[What the task asks]
Ignoring the images, restate the records below word for word.

Source data section start

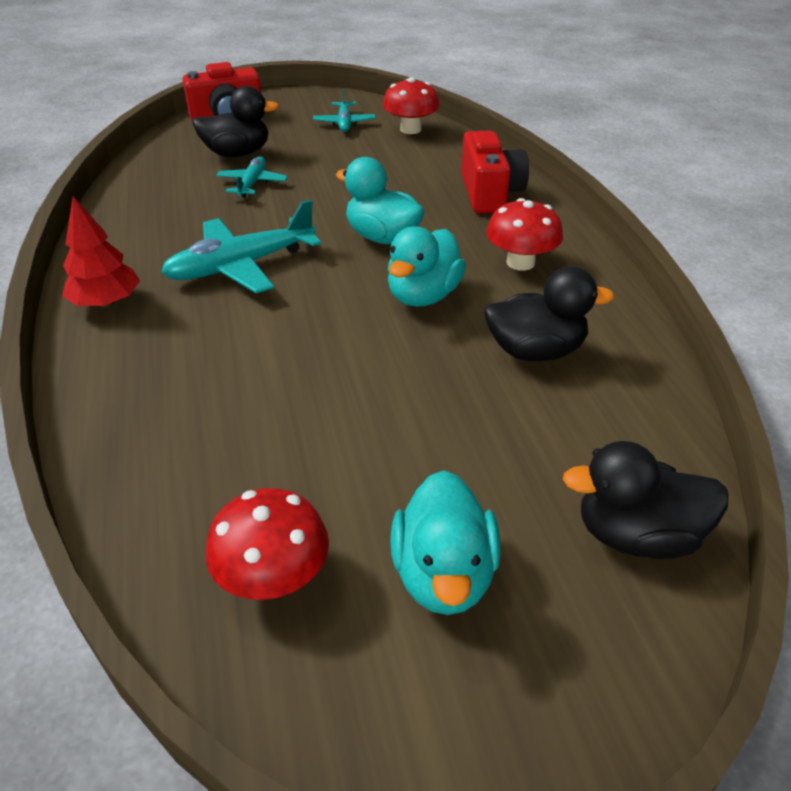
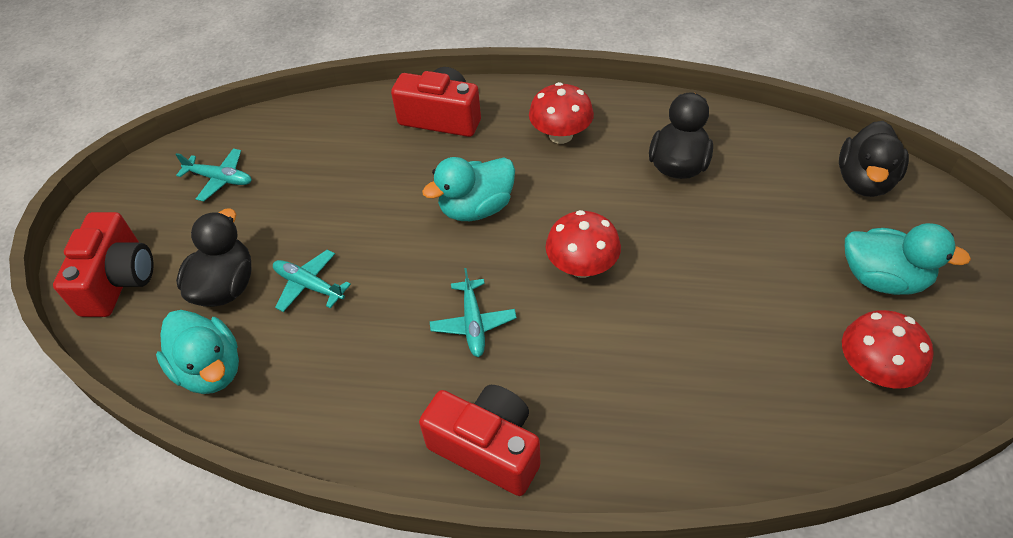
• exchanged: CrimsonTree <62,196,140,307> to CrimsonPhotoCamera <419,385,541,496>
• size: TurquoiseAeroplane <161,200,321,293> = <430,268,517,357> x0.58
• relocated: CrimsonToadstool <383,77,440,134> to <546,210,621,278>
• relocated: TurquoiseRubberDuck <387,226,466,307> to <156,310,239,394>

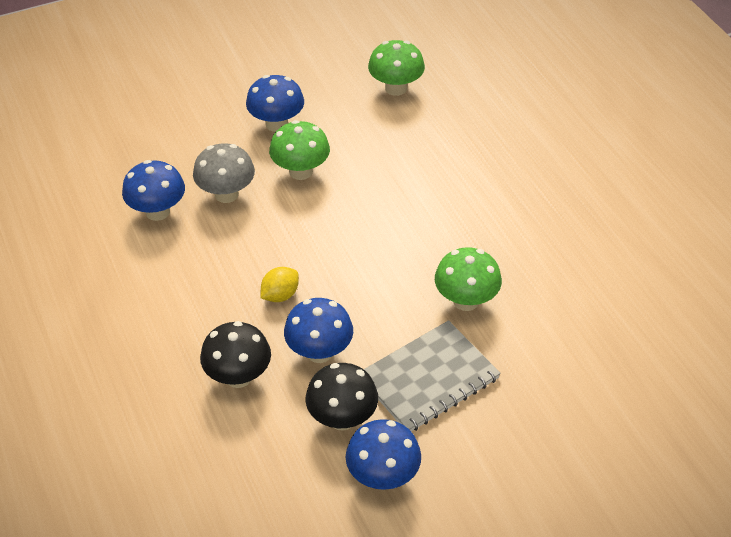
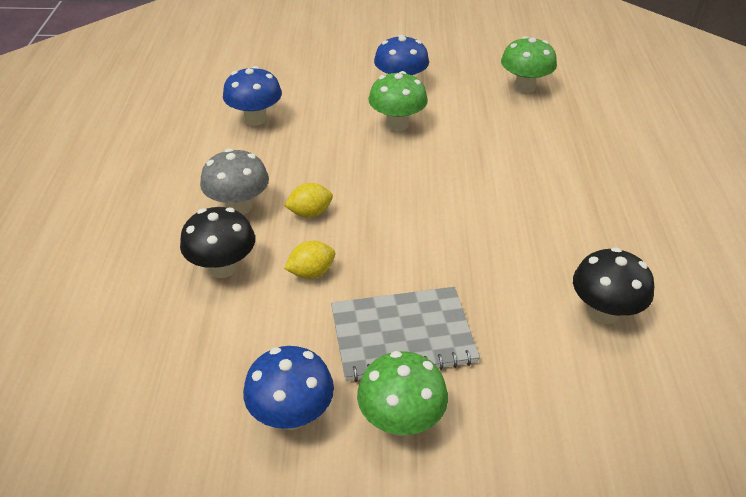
• relocated: GrayToadstool <193,143,255,203> to <200,148,269,215>
• exchanged: BlueToadstool <284,298,353,363> to GoldenCitrusFruit <284,241,335,279>
• relocated: BlackToadstool <306,363,378,431> to <573,247,654,324>
• relocated: EmeraldToadstool <435,247,502,311> to <357,351,448,436>

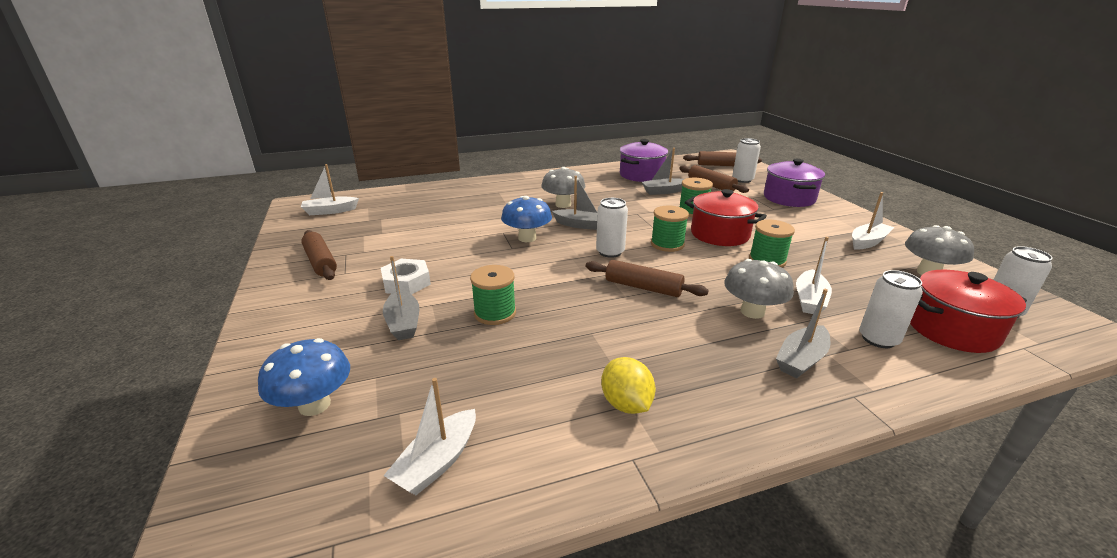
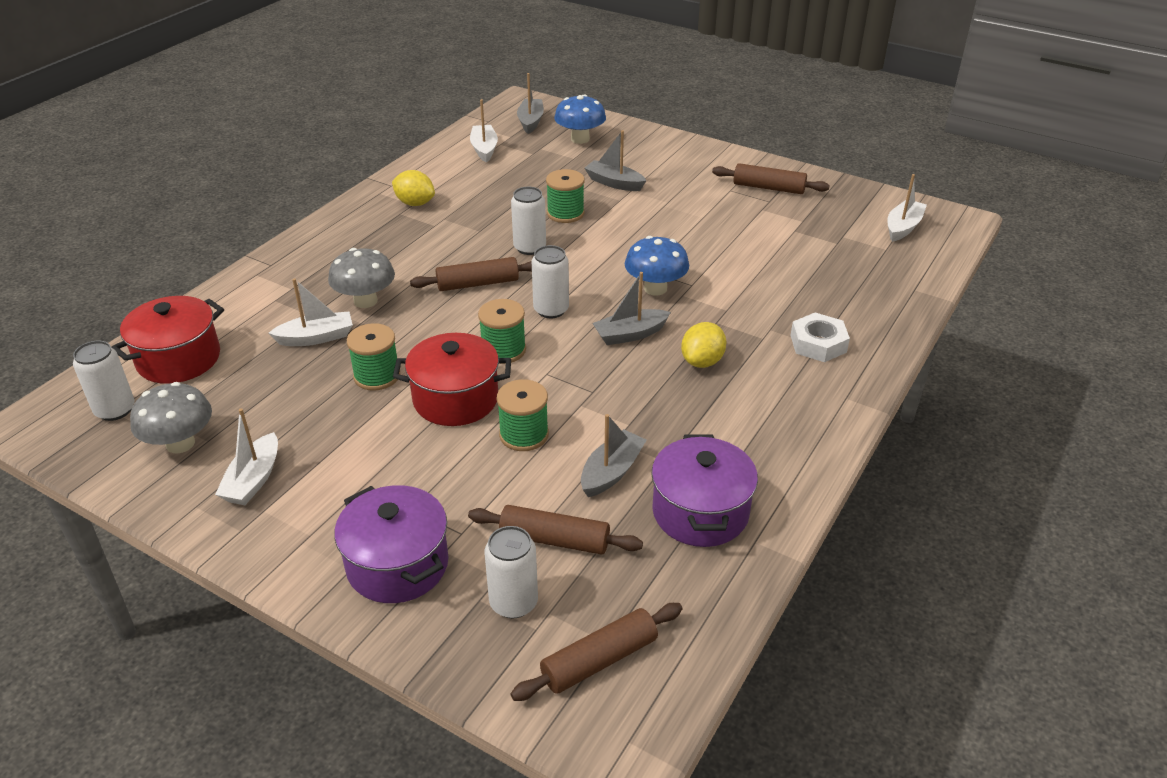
• relocated: WhiteHexagonNut <381,259,431,295> to <790,313,850,362>
• exchanged: GrayToadstool <541,167,585,208> to GoldenCitrusFruit <681,322,726,368>
• relocated: GrayToyBoat <776,289,831,378> to <517,73,544,134>
• spun: WhiteToyBoat <796,237,832,314> = <269,278,353,346> 90 degrees clockwise
• relocated: WhiteCan <859,270,923,348> to <511,187,546,255>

Source data section end

[Solution to the problem]
• exchanged: CrimsonTree <62,196,140,307> to CrimsonPhotoCamera <419,385,541,496>
• size: TurquoiseAeroplane <161,200,321,293> = <430,268,517,357> x0.58
• relocated: CrimsonToadstool <383,77,440,134> to <546,210,621,278>
• relocated: TurquoiseRubberDuck <387,226,466,307> to <156,310,239,394>

• relocated: GrayToadstool <193,143,255,203> to <200,148,269,215>
• exchanged: BlueToadstool <284,298,353,363> to GoldenCitrusFruit <284,241,335,279>
• relocated: BlackToadstool <306,363,378,431> to <573,247,654,324>
• relocated: EmeraldToadstool <435,247,502,311> to <357,351,448,436>

• relocated: WhiteHexagonNut <381,259,431,295> to <790,313,850,362>
• exchanged: GrayToadstool <541,167,585,208> to GoldenCitrusFruit <681,322,726,368>
• relocated: GrayToyBoat <776,289,831,378> to <517,73,544,134>
• spun: WhiteToyBoat <796,237,832,314> = <269,278,353,346> 90 degrees clockwise
• relocated: WhiteCan <859,270,923,348> to <511,187,546,255>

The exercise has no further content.